— SET PROBLEM —
Reproduce the data verbatim, from its first line through the line containing "John Buffum [369, 710]", including both of those lines.
START MATERIAL FOR THE TASK
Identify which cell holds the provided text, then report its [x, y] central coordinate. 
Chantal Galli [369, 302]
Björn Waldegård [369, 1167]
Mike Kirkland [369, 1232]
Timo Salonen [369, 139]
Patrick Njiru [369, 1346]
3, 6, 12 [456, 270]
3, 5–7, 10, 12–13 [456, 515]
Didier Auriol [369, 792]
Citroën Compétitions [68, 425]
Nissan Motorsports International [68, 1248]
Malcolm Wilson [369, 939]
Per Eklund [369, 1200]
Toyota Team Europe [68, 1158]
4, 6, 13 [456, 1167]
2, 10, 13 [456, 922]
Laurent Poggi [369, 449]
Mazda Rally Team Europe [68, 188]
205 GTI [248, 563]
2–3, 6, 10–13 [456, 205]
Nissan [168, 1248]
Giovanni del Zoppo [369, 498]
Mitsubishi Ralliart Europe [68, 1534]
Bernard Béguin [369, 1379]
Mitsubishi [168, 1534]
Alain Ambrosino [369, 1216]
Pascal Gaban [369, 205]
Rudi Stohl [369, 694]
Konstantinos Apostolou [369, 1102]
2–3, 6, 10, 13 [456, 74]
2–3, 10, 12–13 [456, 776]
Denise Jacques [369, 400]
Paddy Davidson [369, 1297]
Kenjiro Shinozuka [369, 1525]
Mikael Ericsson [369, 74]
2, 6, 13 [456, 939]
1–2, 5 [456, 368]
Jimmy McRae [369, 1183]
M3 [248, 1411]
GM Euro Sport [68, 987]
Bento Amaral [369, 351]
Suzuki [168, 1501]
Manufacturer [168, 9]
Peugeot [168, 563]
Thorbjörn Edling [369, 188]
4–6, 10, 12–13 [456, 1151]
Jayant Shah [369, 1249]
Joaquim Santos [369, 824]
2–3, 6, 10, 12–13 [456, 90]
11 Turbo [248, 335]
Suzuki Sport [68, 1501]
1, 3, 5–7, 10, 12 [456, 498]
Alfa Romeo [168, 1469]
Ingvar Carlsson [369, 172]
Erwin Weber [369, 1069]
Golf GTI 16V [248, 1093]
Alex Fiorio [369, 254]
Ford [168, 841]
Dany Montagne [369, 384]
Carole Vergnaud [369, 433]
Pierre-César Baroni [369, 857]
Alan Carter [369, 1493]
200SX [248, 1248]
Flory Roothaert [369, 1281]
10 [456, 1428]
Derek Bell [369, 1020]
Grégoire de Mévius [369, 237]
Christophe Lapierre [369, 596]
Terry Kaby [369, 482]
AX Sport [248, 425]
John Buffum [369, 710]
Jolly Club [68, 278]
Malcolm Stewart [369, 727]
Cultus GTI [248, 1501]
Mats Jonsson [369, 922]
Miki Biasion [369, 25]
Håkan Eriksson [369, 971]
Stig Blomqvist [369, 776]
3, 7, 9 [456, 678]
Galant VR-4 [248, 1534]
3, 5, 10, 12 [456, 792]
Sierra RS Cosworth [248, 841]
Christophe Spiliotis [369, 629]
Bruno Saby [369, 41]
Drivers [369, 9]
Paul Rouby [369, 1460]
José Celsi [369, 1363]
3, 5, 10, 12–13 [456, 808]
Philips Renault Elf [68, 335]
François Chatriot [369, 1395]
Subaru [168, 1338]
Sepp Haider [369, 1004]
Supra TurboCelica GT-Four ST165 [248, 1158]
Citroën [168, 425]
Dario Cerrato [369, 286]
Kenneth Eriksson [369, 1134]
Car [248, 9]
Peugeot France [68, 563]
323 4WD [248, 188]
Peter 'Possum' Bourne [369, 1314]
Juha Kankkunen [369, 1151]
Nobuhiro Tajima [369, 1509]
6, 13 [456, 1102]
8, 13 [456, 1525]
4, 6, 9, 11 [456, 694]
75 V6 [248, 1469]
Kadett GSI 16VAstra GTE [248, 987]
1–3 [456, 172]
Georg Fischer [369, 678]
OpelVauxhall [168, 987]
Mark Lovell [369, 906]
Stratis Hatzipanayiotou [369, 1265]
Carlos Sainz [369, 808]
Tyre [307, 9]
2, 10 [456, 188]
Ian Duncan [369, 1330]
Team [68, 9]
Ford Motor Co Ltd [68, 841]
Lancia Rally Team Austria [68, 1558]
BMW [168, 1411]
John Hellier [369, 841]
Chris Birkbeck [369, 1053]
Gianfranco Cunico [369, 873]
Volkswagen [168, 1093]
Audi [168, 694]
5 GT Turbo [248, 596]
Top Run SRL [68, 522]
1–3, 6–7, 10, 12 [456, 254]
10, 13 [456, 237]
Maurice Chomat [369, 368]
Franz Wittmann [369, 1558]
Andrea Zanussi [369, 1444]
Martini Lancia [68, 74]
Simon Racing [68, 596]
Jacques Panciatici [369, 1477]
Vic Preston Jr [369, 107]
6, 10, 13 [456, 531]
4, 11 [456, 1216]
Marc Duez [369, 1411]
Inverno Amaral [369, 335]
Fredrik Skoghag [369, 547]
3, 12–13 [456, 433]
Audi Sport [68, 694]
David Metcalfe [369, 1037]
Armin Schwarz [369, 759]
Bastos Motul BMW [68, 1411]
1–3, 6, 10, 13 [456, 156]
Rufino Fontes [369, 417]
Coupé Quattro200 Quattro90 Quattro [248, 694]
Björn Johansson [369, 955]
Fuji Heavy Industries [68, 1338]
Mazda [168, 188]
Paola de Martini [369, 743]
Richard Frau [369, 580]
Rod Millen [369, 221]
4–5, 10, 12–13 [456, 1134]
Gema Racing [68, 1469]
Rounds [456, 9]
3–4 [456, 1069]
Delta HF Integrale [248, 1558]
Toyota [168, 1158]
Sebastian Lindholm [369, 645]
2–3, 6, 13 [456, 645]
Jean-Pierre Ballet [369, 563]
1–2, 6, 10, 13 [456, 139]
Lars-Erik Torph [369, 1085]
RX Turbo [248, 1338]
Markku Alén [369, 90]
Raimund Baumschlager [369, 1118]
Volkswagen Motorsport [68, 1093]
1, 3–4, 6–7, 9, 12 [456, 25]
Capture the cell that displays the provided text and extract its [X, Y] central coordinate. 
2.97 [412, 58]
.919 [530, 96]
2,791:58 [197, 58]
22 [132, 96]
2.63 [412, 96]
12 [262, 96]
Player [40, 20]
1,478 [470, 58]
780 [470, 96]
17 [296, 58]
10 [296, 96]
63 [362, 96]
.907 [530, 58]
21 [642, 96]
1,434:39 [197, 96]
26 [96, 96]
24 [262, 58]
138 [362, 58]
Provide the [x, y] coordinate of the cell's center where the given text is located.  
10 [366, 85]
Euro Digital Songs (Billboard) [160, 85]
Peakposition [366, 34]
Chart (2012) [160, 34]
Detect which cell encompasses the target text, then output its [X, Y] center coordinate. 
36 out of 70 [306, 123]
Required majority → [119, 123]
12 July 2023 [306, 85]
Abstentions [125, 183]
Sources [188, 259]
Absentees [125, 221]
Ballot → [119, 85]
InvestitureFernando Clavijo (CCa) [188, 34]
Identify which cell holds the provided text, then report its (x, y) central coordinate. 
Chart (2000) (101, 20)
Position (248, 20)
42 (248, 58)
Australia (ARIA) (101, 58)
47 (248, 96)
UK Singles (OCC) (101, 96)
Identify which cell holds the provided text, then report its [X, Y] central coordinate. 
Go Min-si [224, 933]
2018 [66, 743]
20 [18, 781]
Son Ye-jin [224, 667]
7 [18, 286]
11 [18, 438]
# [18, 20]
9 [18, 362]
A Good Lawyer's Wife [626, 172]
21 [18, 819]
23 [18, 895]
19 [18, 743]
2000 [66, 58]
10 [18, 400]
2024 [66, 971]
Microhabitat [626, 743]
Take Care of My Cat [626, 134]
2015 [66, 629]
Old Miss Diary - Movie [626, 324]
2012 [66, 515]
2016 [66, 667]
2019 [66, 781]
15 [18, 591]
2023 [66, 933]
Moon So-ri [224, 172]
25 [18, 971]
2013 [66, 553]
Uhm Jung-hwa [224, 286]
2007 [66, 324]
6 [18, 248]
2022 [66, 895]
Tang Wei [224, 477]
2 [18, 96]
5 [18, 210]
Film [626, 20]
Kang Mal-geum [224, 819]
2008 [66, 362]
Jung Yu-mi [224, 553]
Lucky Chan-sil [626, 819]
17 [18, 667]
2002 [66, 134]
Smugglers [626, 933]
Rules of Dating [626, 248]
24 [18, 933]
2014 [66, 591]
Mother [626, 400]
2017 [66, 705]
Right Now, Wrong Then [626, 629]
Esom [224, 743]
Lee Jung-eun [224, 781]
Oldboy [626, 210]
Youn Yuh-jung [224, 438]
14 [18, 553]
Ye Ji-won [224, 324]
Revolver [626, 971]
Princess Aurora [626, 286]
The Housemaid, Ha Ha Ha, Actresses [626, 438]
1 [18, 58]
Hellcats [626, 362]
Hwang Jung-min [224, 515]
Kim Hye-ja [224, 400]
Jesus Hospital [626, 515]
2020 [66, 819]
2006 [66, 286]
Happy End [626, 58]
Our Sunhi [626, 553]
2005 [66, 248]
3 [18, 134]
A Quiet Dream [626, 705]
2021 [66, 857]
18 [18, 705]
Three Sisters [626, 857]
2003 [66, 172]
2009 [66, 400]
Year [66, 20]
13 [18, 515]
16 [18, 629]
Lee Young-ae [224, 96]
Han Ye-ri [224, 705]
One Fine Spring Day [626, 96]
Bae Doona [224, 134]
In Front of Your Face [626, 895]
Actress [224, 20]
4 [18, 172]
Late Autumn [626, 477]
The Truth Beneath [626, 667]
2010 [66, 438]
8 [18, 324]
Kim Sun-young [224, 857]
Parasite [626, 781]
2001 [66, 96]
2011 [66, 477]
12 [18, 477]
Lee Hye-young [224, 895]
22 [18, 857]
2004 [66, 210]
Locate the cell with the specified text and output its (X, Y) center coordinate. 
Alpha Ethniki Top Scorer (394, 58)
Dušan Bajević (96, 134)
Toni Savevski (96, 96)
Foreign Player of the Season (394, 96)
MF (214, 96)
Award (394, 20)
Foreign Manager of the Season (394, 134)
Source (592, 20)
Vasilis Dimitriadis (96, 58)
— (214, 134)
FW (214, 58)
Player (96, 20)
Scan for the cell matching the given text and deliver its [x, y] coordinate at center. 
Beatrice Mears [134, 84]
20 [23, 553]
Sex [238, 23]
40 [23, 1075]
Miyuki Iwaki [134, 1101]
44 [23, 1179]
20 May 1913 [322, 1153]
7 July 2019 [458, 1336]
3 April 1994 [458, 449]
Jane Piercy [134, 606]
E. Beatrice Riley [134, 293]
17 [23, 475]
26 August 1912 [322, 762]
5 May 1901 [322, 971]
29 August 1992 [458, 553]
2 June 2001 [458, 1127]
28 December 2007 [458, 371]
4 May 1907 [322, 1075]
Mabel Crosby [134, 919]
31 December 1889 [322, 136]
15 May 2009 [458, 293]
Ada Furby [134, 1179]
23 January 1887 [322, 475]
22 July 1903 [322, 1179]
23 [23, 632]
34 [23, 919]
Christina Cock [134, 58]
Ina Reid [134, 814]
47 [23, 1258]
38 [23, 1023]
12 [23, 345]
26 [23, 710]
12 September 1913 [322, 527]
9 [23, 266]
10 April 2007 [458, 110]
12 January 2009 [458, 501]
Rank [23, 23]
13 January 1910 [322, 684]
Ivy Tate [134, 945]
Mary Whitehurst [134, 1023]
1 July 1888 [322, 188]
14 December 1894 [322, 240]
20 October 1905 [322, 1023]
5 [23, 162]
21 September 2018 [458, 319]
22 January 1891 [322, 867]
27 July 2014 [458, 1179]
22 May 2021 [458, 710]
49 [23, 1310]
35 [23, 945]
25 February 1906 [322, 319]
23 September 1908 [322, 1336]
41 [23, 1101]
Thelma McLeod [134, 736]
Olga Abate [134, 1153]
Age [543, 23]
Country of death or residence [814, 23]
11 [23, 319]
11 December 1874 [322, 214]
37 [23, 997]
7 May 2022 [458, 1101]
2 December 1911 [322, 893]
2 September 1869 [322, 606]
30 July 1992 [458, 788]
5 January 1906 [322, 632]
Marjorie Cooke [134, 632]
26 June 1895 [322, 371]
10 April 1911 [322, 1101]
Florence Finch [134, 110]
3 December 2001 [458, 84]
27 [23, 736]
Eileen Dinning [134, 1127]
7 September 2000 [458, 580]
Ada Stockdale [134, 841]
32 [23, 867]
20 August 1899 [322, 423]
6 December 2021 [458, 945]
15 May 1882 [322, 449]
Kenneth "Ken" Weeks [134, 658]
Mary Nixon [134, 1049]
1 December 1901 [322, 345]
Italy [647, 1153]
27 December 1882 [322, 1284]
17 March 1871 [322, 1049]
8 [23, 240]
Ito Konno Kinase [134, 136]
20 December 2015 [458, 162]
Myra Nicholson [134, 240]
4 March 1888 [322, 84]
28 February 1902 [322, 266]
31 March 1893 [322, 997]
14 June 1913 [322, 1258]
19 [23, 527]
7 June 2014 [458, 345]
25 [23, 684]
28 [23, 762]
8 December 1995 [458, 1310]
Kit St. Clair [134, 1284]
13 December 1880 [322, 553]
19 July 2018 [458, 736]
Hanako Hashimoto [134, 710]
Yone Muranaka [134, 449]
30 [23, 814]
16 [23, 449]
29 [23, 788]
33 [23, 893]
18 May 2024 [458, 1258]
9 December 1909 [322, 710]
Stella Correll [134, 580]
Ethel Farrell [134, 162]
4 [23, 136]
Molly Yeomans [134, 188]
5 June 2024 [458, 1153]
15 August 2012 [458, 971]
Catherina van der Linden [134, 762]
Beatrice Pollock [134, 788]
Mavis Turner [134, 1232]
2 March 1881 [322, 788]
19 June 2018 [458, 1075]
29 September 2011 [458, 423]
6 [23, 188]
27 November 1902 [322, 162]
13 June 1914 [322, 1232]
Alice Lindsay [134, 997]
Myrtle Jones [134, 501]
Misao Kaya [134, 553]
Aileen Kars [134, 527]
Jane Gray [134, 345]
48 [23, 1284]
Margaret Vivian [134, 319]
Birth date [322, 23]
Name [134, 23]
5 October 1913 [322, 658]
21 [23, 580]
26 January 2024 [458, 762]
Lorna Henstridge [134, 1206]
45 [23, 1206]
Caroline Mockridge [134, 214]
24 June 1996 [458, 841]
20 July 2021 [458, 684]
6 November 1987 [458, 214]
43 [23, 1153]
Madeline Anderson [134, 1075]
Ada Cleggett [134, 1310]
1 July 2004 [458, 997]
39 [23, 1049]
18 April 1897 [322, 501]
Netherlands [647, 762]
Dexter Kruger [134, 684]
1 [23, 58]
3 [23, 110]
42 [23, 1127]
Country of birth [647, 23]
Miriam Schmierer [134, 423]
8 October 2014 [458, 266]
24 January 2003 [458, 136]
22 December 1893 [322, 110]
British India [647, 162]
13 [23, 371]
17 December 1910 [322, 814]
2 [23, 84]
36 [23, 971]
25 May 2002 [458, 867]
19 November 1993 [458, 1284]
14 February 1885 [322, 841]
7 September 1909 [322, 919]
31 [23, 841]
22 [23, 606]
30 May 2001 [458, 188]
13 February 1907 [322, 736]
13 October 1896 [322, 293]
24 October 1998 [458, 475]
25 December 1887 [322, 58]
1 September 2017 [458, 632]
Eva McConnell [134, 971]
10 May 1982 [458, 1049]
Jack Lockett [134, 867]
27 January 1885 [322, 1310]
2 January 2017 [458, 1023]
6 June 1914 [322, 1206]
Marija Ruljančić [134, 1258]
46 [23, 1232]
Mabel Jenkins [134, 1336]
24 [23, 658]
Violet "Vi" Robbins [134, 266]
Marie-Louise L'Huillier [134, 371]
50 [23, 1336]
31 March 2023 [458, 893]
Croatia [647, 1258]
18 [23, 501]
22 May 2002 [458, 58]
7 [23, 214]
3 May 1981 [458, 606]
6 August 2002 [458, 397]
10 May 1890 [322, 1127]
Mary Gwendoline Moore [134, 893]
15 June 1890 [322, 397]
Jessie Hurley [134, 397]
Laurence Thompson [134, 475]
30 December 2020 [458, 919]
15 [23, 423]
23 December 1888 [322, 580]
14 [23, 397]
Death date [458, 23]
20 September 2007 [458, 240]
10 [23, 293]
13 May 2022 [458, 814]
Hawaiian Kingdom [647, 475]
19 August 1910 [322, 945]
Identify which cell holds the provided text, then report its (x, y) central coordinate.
END MATERIAL FOR THE TASK
— ANSWER TO THE EXERCISE —
Identify which cell holds the provided text, then report its [x, y] central coordinate. 
Chantal Galli [369, 302]
Björn Waldegård [369, 1167]
Mike Kirkland [369, 1232]
Timo Salonen [369, 139]
Patrick Njiru [369, 1346]
3, 6, 12 [456, 270]
3, 5–7, 10, 12–13 [456, 515]
Didier Auriol [369, 792]
Citroën Compétitions [68, 425]
Nissan Motorsports International [68, 1248]
Malcolm Wilson [369, 939]
Per Eklund [369, 1200]
Toyota Team Europe [68, 1158]
4, 6, 13 [456, 1167]
2, 10, 13 [456, 922]
Laurent Poggi [369, 449]
Mazda Rally Team Europe [68, 188]
205 GTI [248, 563]
2–3, 6, 10–13 [456, 205]
Nissan [168, 1248]
Giovanni del Zoppo [369, 498]
Mitsubishi Ralliart Europe [68, 1534]
Bernard Béguin [369, 1379]
Mitsubishi [168, 1534]
Alain Ambrosino [369, 1216]
Pascal Gaban [369, 205]
Rudi Stohl [369, 694]
Konstantinos Apostolou [369, 1102]
2–3, 6, 10, 13 [456, 74]
2–3, 10, 12–13 [456, 776]
Denise Jacques [369, 400]
Paddy Davidson [369, 1297]
Kenjiro Shinozuka [369, 1525]
Mikael Ericsson [369, 74]
2, 6, 13 [456, 939]
1–2, 5 [456, 368]
Jimmy McRae [369, 1183]
M3 [248, 1411]
GM Euro Sport [68, 987]
Bento Amaral [369, 351]
Suzuki [168, 1501]
Manufacturer [168, 9]
Peugeot [168, 563]
Thorbjörn Edling [369, 188]
4–6, 10, 12–13 [456, 1151]
Jayant Shah [369, 1249]
Joaquim Santos [369, 824]
2–3, 6, 10, 12–13 [456, 90]
11 Turbo [248, 335]
Suzuki Sport [68, 1501]
1, 3, 5–7, 10, 12 [456, 498]
Alfa Romeo [168, 1469]
Ingvar Carlsson [369, 172]
Erwin Weber [369, 1069]
Golf GTI 16V [248, 1093]
Alex Fiorio [369, 254]
Ford [168, 841]
Dany Montagne [369, 384]
Carole Vergnaud [369, 433]
Pierre-César Baroni [369, 857]
Alan Carter [369, 1493]
200SX [248, 1248]
Flory Roothaert [369, 1281]
10 [456, 1428]
Derek Bell [369, 1020]
Grégoire de Mévius [369, 237]
Christophe Lapierre [369, 596]
Terry Kaby [369, 482]
AX Sport [248, 425]
John Buffum [369, 710]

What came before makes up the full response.